**TASK INSTRUCTIONS:**
The output has to be the full set of records, reproduced exactly, minus any picture.

**DATA EXCERPTS:**
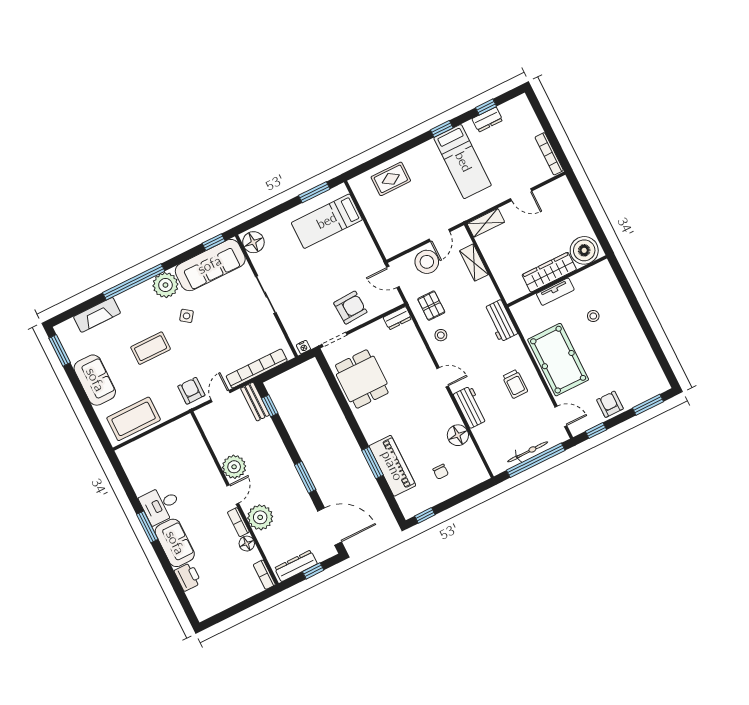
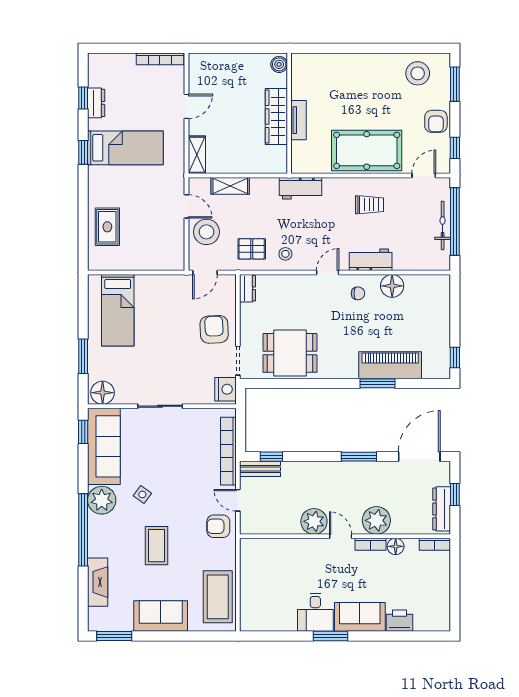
window: (314, 192) -> (83, 356), moved
boiler: (584, 250) -> (279, 64), width x0.54, depth x0.54
stool: (593, 316) -> (418, 73), moved, width x1.89, depth x1.89
nightstand: (303, 347) -> (225, 389), width x1.89, depth x1.79
armchair: (610, 404) -> (436, 121), turned -90
chair: (441, 472) -> (358, 293), moved

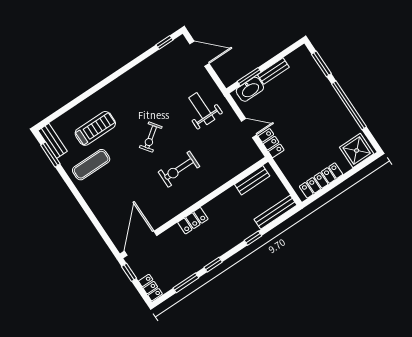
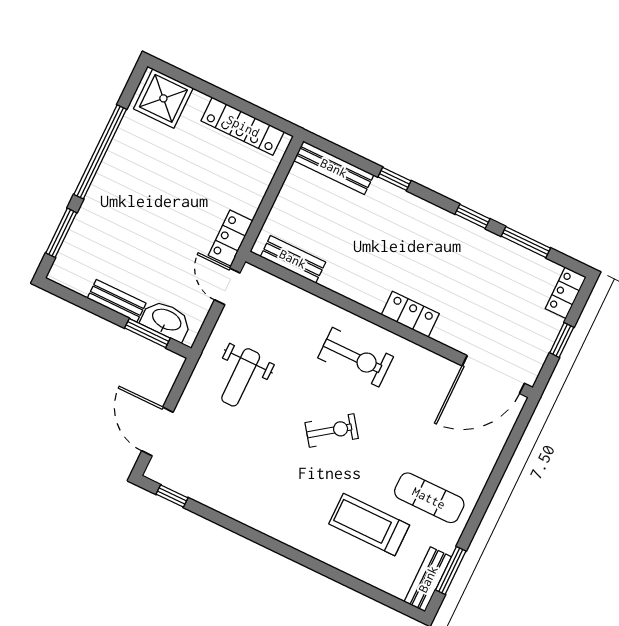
bench: (252, 180) -> (293, 259), moved
wall: (194, 208) -> (389, 324), moved
locker: (193, 221) -> (410, 314), moved
door: (141, 243) -> (493, 375), moved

**PROBLEM SOLUTION:**
window: (314, 192) -> (83, 356), moved
boiler: (584, 250) -> (279, 64), width x0.54, depth x0.54
stool: (593, 316) -> (418, 73), moved, width x1.89, depth x1.89
nightstand: (303, 347) -> (225, 389), width x1.89, depth x1.79
armchair: (610, 404) -> (436, 121), turned -90
chair: (441, 472) -> (358, 293), moved

bench: (252, 180) -> (293, 259), moved
wall: (194, 208) -> (389, 324), moved
locker: (193, 221) -> (410, 314), moved
door: (141, 243) -> (493, 375), moved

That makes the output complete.